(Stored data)
━━━━━━━━━━
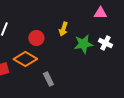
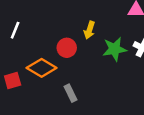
red circle: (36, 38) -> (67, 48), moved

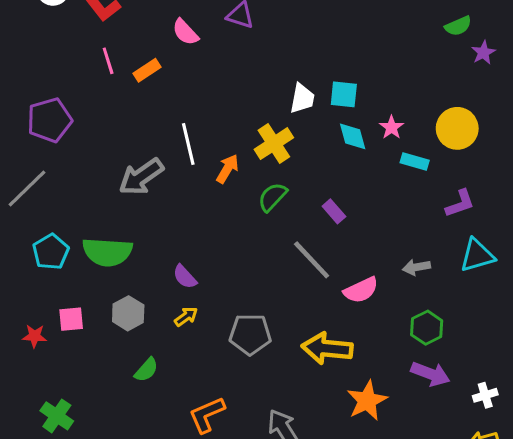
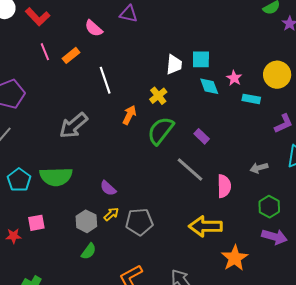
white line: (188, 144) -> (105, 80), moved
yellow cross: (274, 144) -> (158, 96), size x0.7
green semicircle: (272, 197) -> (161, 131), size x1.4
pink semicircle: (361, 290) -> (224, 186), turned -60
gray hexagon: (128, 313) -> (86, 221), moved
gray pentagon: (250, 334) -> (139, 222), moved

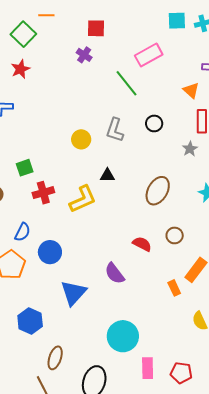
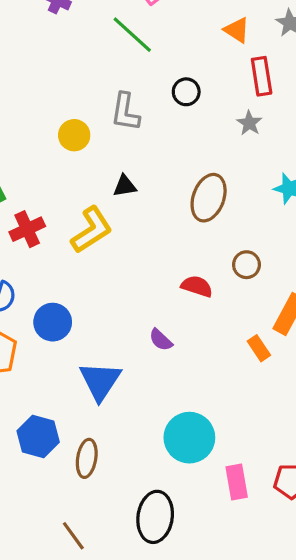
purple semicircle: (115, 273) -> (161, 340), size x0.7
brown ellipse: (55, 358) -> (87, 458), moved

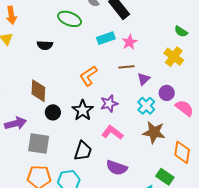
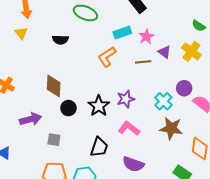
orange L-shape: (88, 76) -> (107, 57), moved
purple triangle: (144, 79) -> (164, 52), moved, turned -40
gray square: (39, 143) -> (54, 140), size x0.6

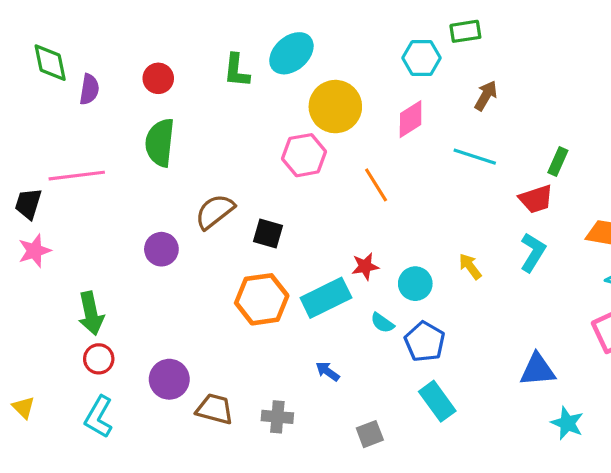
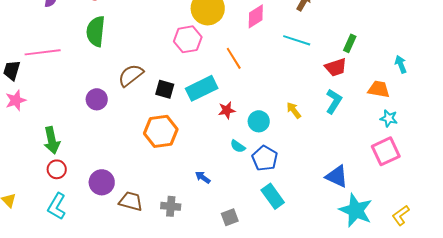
cyan rectangle: (326, 298) -> (202, 88), moved
blue triangle: (538, 370) -> (337, 176), turned 30
cyan star: (567, 423) -> (356, 210), size x1.6

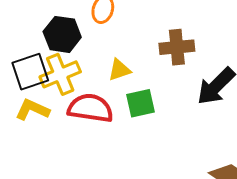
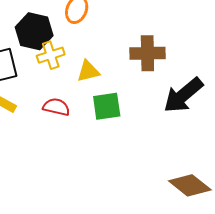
yellow cross: (60, 74) -> (51, 55), moved, size x0.7
red semicircle: (90, 108) -> (56, 107), size x0.6

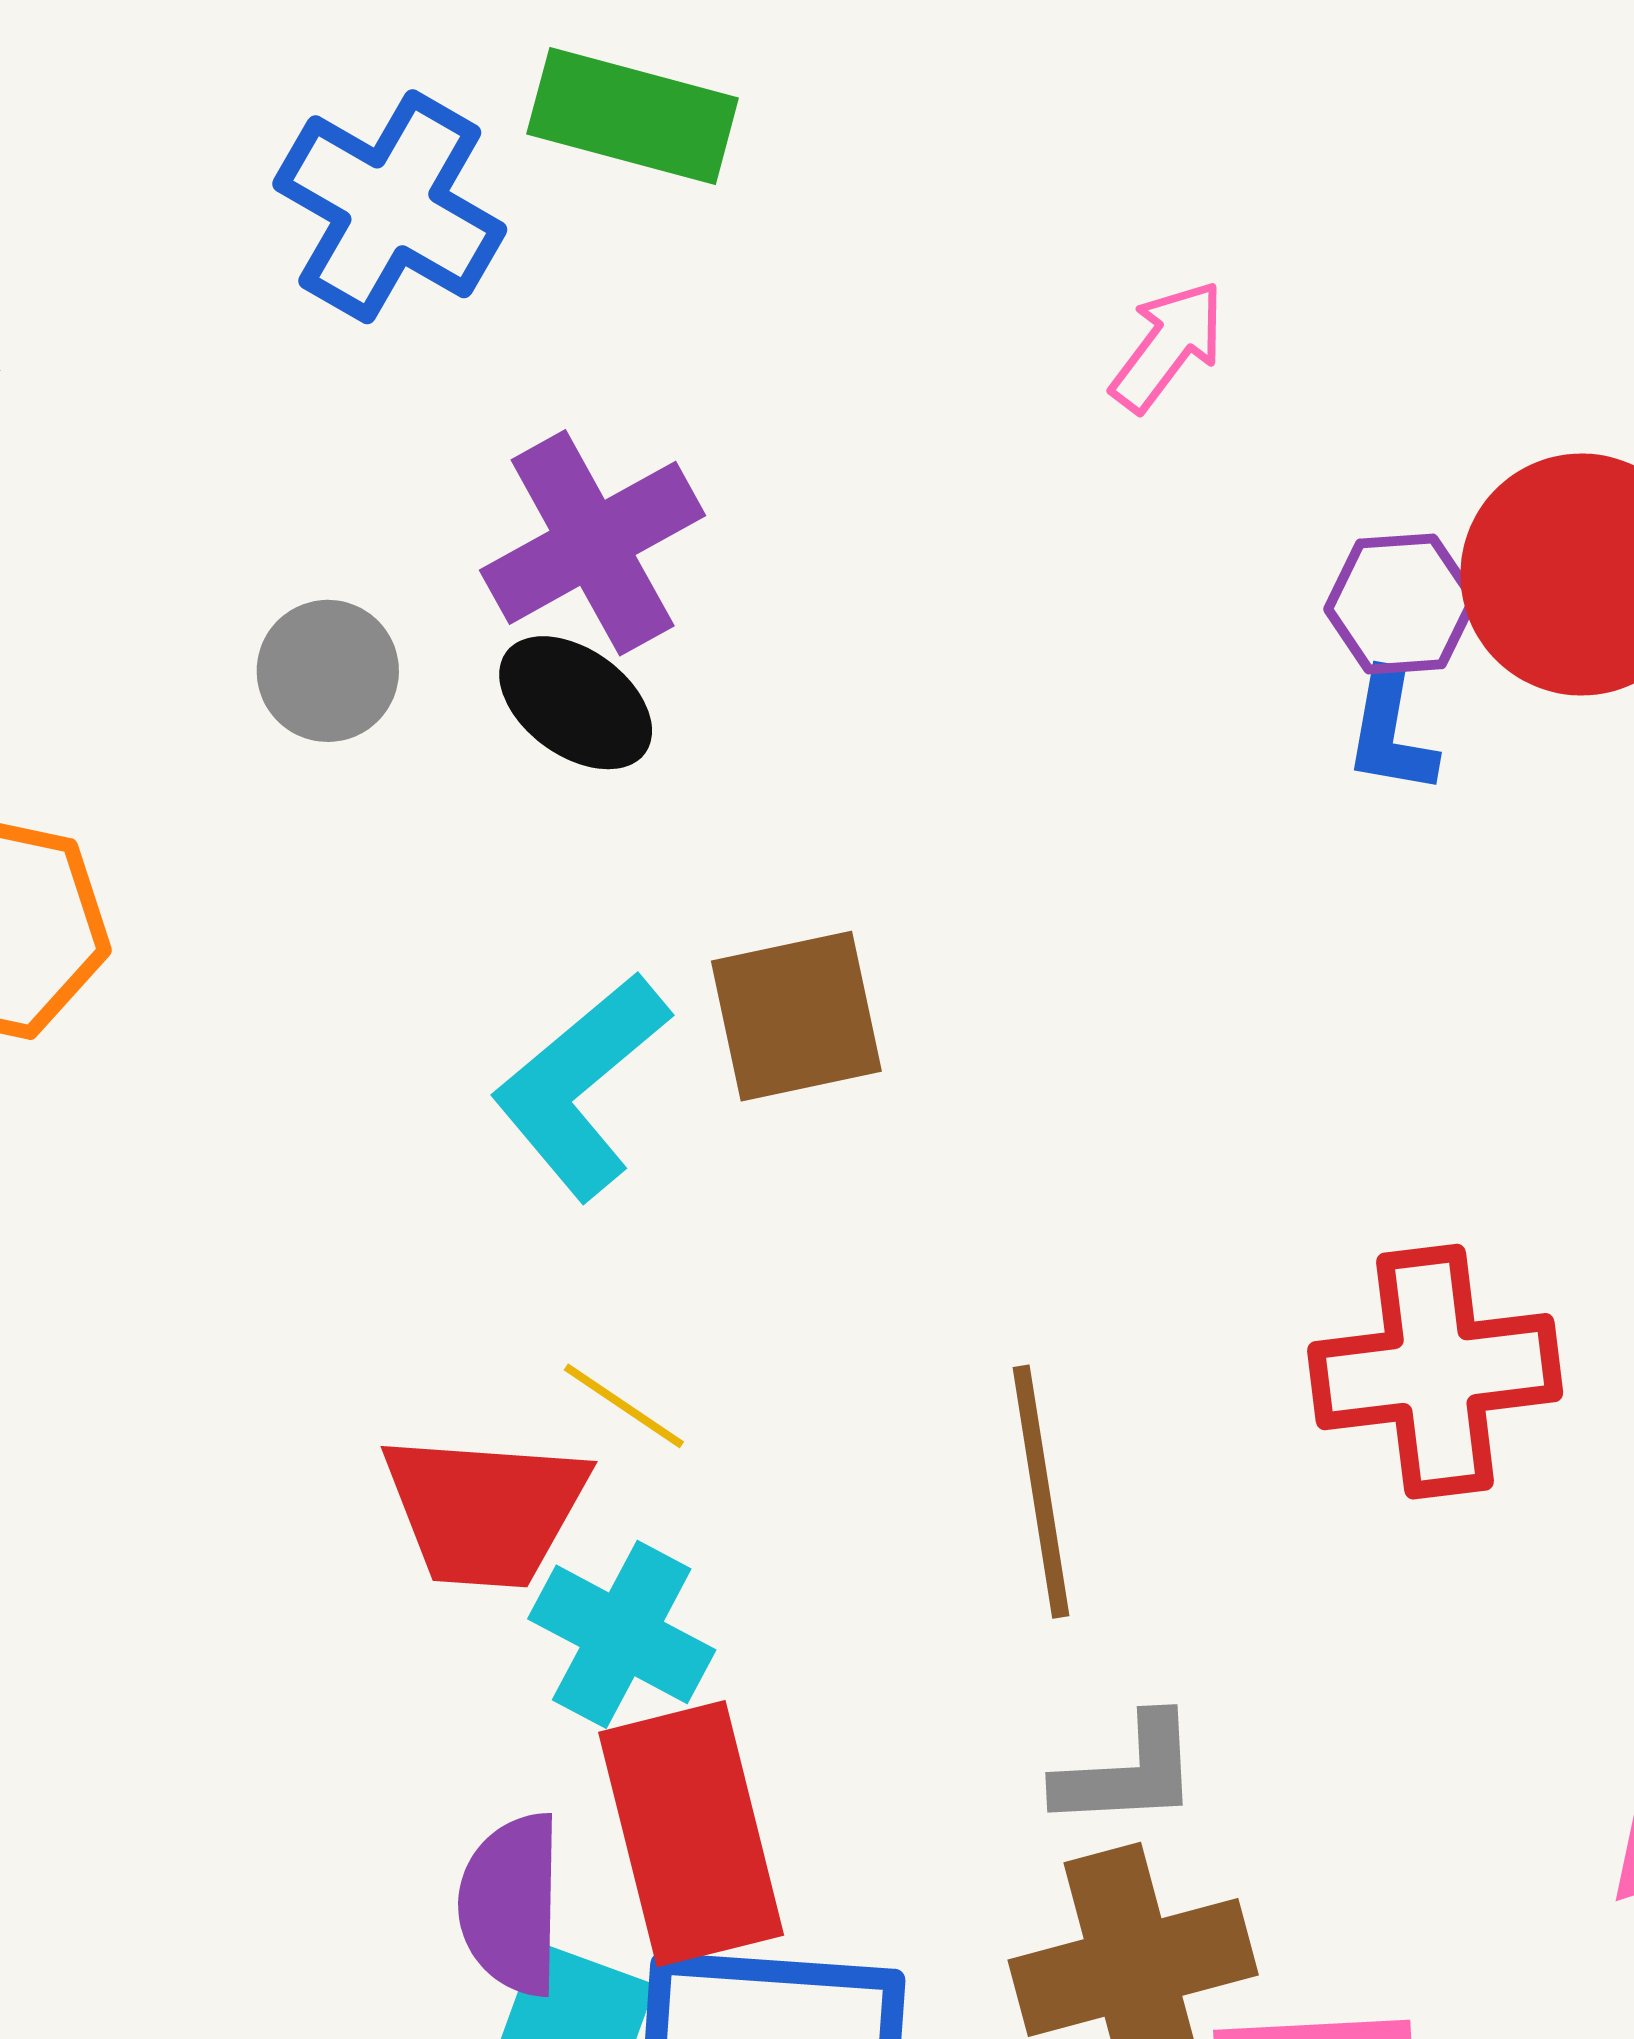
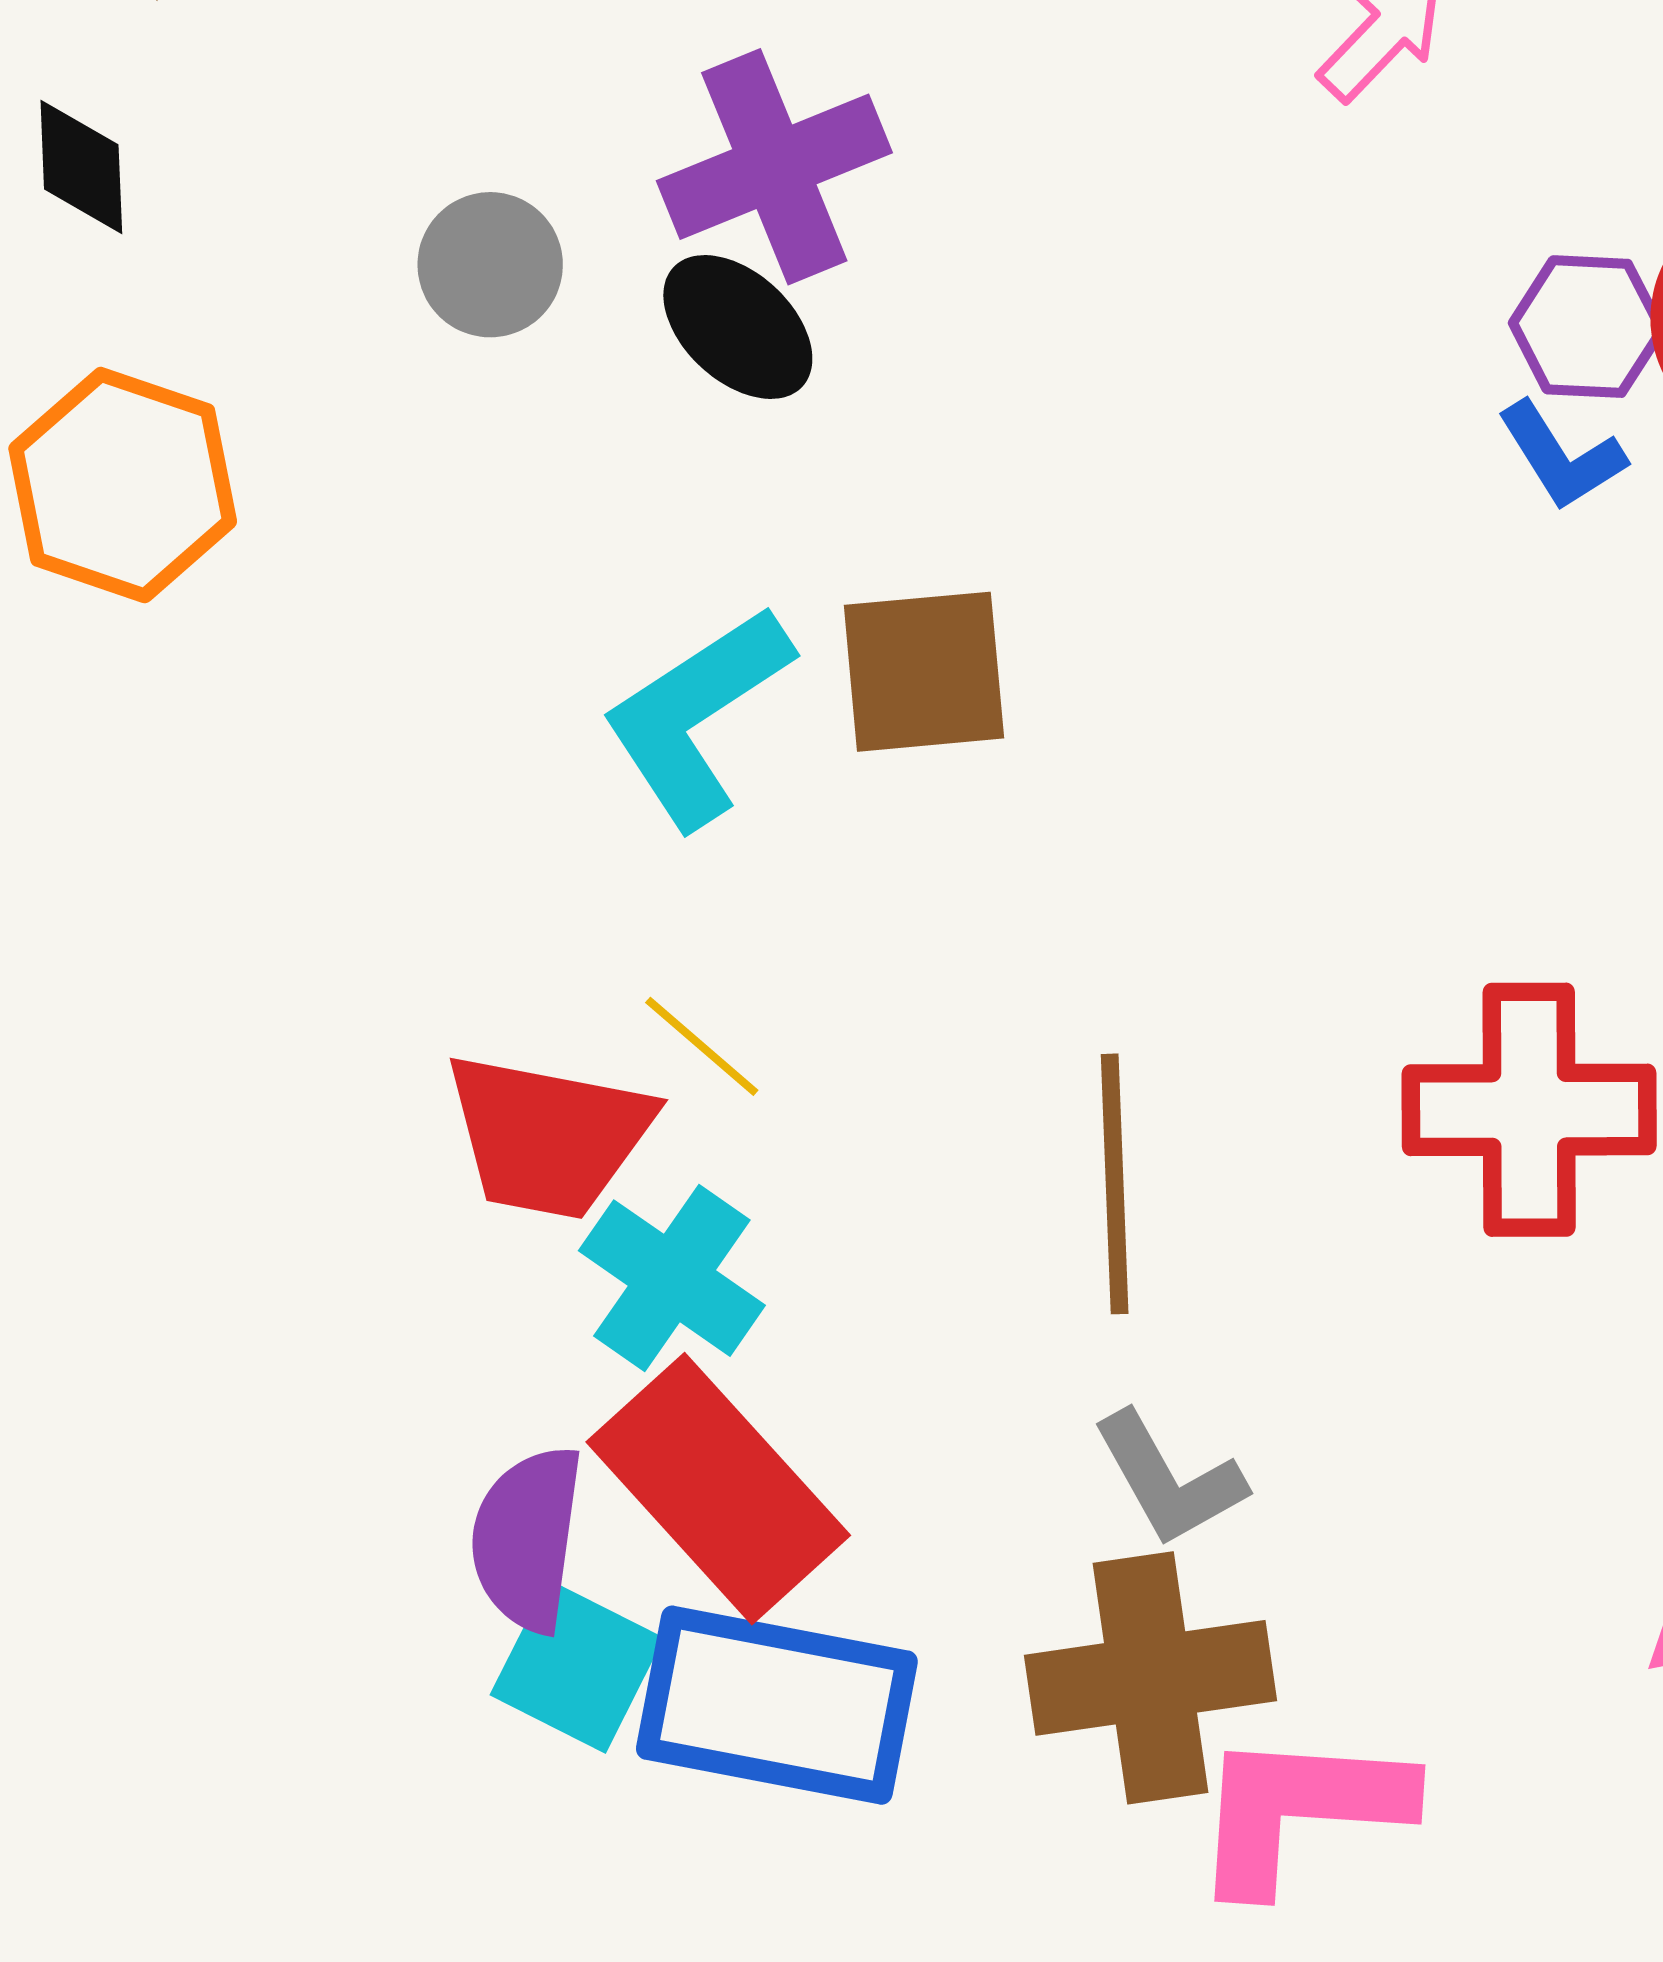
blue L-shape: (1391, 733) -> (1561, 456), turned -49
gray L-shape: (1128, 1772) -> (1169, 1479), turned 57
red rectangle: (691, 1834) -> (718, 1489), turned -35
━━━━━━━━━━
What is wanted is an exact copy of the lines above from the one containing "gray square: (39, 143)" through the one containing "blue L-shape: (1391, 733)", with no pictures in it.

OUTPUT FOR THIS EXERCISE:
gray square: (39, 143) -> (54, 140), size x0.6

cyan rectangle: (326, 298) -> (202, 88), moved
blue triangle: (538, 370) -> (337, 176), turned 30
cyan star: (567, 423) -> (356, 210), size x1.6

yellow cross: (60, 74) -> (51, 55), moved, size x0.7
red semicircle: (90, 108) -> (56, 107), size x0.6

blue L-shape: (1391, 733) -> (1561, 456), turned -49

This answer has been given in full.